■ Exercise ■
Locate each line in the records that contains the string "with", and copy those lines out in full.

■ Stored data entries ■
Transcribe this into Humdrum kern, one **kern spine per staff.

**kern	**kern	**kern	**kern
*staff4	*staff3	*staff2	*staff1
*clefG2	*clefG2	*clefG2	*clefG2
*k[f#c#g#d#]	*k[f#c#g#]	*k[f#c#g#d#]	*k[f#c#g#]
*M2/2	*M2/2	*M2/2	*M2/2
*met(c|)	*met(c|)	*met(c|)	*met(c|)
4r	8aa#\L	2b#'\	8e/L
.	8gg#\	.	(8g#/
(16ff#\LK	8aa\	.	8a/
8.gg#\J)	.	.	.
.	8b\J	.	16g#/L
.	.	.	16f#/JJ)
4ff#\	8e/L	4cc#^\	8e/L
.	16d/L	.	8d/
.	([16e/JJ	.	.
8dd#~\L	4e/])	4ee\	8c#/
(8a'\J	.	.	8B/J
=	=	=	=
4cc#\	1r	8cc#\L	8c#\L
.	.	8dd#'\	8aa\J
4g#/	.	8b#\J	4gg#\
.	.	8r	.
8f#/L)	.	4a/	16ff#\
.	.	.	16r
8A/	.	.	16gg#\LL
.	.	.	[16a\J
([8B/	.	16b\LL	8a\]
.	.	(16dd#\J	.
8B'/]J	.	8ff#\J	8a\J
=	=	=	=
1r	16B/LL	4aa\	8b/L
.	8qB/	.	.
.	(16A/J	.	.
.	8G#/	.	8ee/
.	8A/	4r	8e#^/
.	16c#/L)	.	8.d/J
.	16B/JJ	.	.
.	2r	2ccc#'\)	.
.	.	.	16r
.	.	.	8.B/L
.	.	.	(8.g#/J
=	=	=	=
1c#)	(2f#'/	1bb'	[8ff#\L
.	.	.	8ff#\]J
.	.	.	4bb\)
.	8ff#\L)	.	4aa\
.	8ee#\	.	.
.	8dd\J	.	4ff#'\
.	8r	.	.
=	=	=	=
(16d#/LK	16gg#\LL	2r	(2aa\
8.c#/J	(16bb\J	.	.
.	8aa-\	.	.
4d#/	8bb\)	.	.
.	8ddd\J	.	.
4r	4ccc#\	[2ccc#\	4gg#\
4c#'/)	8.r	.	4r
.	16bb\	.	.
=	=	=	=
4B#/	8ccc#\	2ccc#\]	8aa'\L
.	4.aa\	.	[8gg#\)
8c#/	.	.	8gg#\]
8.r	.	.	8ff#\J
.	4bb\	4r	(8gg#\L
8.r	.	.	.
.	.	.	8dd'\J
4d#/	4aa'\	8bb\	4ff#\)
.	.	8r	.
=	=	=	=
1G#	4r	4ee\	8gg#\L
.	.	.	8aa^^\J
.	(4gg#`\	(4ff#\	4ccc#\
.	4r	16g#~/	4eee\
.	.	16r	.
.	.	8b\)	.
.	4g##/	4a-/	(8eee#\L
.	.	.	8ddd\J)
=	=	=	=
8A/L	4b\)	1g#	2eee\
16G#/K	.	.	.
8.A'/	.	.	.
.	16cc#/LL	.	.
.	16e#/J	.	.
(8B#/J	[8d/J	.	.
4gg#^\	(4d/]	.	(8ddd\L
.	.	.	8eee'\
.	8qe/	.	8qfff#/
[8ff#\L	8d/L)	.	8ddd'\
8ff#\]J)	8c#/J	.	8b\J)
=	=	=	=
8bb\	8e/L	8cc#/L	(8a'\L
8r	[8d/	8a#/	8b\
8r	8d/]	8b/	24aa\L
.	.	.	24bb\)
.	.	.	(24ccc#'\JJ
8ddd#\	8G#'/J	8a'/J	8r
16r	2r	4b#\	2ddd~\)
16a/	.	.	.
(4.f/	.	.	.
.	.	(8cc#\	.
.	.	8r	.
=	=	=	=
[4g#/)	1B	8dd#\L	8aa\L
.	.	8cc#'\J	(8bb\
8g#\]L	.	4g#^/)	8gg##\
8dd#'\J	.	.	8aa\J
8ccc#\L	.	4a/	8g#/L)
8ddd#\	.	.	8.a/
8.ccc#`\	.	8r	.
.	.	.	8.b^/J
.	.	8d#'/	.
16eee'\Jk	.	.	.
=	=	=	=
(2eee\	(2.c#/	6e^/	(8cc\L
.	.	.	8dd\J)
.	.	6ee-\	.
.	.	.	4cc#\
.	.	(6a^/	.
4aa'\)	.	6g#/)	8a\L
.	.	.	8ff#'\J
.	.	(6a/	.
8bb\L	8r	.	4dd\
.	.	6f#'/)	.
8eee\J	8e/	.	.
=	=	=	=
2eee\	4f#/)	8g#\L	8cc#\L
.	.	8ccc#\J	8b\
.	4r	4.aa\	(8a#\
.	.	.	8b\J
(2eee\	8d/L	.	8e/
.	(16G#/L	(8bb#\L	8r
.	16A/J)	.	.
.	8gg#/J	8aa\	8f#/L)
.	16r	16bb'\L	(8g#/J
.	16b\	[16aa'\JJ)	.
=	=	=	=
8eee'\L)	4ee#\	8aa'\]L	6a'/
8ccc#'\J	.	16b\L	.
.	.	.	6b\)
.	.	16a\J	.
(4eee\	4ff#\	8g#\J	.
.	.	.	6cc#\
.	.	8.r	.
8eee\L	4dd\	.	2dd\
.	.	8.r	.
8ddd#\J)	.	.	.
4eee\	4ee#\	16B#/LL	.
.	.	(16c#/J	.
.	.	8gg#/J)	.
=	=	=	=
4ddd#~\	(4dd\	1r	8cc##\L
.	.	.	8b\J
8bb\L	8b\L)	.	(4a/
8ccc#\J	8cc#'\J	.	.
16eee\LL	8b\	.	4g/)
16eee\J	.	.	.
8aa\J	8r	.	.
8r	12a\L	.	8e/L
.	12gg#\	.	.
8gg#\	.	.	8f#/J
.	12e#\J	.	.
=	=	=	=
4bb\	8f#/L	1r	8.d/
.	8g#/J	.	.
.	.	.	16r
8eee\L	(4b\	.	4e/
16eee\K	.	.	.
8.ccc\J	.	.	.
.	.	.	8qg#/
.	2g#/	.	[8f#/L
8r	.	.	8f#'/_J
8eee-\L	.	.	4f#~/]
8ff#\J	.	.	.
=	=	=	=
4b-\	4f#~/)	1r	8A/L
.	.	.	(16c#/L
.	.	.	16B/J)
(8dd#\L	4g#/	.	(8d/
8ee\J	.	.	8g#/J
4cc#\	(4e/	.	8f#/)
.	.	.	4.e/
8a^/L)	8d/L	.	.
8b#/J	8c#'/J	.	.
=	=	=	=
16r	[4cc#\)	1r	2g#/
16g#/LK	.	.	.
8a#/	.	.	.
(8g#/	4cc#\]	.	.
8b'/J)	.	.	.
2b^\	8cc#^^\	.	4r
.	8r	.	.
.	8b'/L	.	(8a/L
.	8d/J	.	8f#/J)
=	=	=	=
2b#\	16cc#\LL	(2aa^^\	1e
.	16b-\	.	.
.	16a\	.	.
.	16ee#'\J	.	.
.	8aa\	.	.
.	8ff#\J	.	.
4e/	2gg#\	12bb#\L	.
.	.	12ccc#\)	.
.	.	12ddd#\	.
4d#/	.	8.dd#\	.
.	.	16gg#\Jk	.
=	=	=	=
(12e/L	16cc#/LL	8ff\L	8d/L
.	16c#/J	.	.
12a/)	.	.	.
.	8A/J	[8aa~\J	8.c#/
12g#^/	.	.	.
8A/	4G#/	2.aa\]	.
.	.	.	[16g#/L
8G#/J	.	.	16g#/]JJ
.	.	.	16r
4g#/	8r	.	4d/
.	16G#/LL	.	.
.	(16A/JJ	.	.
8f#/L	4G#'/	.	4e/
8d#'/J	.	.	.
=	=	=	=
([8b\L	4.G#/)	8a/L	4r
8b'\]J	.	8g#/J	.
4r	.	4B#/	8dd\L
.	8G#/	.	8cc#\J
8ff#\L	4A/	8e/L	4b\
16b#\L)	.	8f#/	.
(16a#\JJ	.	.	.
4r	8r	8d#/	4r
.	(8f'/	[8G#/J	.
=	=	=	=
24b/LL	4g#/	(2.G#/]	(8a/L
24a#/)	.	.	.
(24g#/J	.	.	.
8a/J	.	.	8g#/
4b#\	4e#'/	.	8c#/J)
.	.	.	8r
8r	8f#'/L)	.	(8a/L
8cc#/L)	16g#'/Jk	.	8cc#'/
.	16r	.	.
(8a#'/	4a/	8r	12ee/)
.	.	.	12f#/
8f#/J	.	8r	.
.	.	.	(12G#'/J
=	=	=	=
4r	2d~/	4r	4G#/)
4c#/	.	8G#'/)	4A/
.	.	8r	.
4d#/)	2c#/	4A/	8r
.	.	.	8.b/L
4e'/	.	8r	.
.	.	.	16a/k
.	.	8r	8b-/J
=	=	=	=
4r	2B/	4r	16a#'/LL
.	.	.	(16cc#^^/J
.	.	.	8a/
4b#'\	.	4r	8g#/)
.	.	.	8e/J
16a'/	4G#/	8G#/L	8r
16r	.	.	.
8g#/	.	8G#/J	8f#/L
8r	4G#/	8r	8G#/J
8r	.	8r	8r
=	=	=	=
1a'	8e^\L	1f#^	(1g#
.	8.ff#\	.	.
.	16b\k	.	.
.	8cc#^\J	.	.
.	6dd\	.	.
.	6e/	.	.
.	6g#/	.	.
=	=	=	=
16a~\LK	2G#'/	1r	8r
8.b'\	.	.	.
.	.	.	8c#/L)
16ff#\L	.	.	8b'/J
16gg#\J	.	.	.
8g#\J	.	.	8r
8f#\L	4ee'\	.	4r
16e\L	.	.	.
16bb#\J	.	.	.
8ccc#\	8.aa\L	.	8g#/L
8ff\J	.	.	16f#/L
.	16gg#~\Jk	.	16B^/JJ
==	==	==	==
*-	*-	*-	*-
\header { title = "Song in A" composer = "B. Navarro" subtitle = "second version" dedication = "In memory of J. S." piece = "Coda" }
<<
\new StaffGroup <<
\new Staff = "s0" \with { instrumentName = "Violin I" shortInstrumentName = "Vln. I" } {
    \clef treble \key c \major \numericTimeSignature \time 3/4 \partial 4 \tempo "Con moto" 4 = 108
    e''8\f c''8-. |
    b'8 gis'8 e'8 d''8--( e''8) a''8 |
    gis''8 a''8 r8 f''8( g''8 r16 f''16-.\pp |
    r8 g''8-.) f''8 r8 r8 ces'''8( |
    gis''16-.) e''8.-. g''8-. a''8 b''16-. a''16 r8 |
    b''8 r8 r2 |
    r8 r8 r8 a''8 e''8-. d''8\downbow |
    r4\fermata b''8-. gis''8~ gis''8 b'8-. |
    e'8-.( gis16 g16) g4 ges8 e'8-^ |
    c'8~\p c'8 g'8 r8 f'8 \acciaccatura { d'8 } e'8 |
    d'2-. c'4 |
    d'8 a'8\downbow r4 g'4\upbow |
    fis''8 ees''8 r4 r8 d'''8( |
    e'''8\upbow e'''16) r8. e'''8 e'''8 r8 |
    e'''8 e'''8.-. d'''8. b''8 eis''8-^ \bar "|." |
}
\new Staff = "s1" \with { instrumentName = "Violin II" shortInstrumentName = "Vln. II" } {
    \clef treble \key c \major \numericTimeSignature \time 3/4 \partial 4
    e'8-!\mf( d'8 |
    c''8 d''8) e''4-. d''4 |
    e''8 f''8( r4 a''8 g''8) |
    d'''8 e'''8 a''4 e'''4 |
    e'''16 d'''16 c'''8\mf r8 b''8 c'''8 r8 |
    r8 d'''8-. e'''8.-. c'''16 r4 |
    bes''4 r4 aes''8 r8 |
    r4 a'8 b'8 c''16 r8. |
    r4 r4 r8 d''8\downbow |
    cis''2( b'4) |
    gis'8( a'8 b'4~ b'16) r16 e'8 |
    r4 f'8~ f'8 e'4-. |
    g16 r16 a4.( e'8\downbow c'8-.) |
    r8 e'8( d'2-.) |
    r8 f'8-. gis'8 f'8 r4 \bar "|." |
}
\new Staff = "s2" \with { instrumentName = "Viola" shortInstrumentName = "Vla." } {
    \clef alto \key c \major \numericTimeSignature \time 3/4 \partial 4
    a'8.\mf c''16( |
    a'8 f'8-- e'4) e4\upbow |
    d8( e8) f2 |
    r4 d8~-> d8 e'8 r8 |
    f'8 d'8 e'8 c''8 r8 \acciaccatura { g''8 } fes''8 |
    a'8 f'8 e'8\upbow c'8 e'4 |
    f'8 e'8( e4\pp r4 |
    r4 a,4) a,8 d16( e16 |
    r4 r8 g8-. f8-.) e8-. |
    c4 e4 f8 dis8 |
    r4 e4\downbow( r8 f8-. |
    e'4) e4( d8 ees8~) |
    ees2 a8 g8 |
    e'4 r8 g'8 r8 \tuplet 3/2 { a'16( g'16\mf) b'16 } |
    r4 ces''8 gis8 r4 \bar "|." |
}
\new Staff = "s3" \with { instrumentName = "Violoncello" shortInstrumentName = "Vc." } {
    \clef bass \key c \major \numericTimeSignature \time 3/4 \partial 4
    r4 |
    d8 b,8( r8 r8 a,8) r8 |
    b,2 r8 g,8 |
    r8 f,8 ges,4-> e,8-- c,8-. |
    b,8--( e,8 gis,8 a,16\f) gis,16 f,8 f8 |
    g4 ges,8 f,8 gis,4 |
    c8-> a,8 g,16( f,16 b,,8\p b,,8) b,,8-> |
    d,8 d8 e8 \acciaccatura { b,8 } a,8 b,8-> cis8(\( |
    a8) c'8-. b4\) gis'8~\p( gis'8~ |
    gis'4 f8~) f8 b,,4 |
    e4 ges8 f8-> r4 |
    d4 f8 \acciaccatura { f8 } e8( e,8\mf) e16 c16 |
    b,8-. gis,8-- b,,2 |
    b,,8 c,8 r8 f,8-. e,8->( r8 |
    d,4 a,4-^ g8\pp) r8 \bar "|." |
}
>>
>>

■ Correct answer ■
\new Staff = "s0" \with { instrumentName = "Violin I" shortInstrumentName = "Vln. I" } {
\new Staff = "s1" \with { instrumentName = "Violin II" shortInstrumentName = "Vln. II" } {
\new Staff = "s2" \with { instrumentName = "Viola" shortInstrumentName = "Vla." } {
\new Staff = "s3" \with { instrumentName = "Violoncello" shortInstrumentName = "Vc." } {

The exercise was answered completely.